**Assigned task:** Please return all records verbatim, no pictures.

**Recorded data:**
━━━━━━

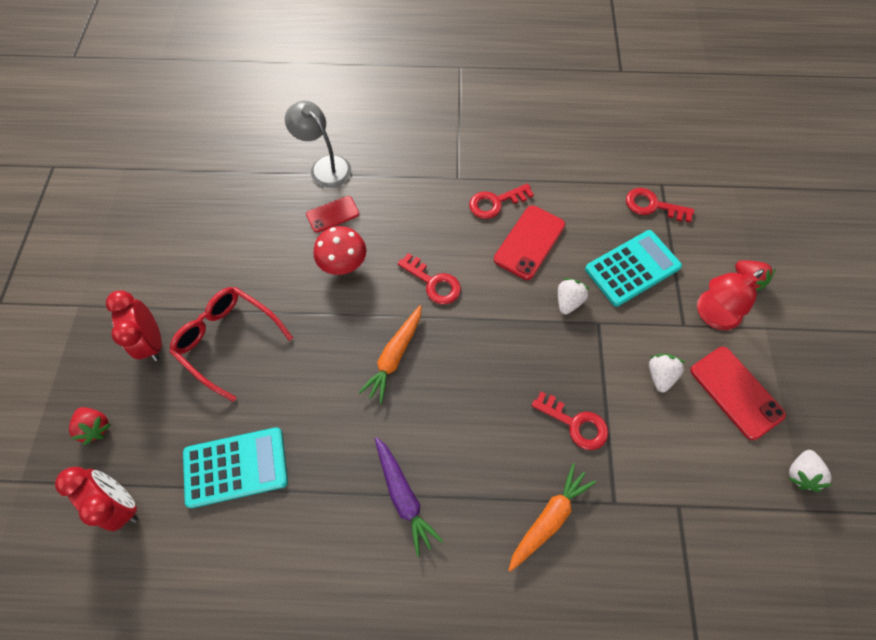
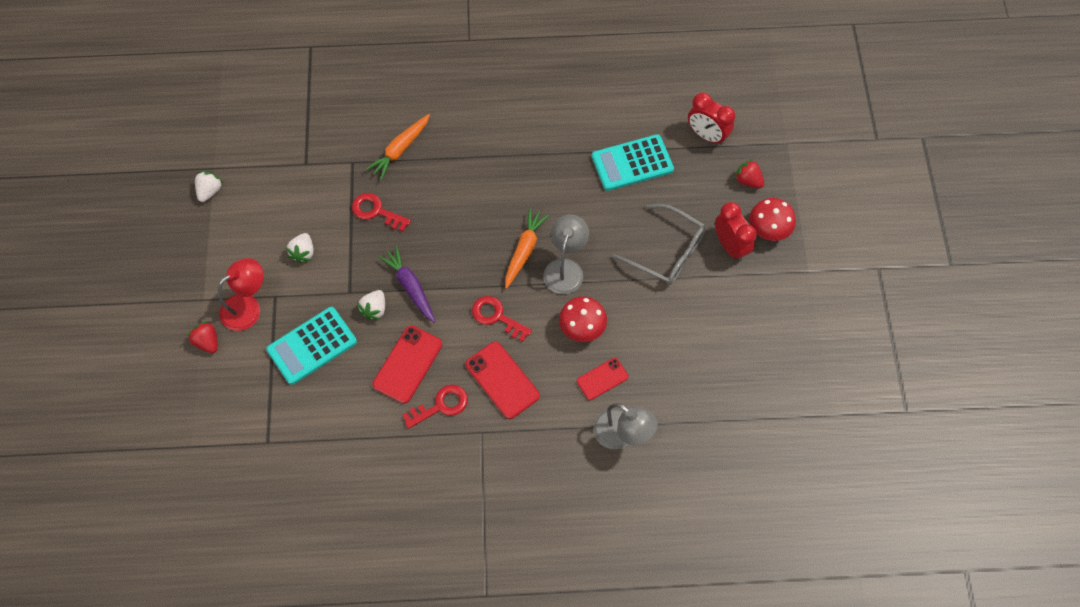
camera: 175 degrees right, 0 degrees up
(100, 358) = (768, 230): none -> red mushroom
(228, 340) = (667, 252): red glasses -> grey glasses
(349, 330) = (565, 268): none -> grey lamp
(403, 496) = (505, 155): purple carrot -> purple carrot (410, 287)
(652, 206) = (282, 415): red key -> none
(736, 392) = (243, 244): red phone -> red phone (502, 380)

━━━━━━

**Reply to the exercise:**
camera: 175 degrees right, 0 degrees up
(100, 358) = (768, 230): none -> red mushroom
(228, 340) = (667, 252): red glasses -> grey glasses
(349, 330) = (565, 268): none -> grey lamp
(403, 496) = (505, 155): purple carrot -> purple carrot (410, 287)
(652, 206) = (282, 415): red key -> none
(736, 392) = (243, 244): red phone -> red phone (502, 380)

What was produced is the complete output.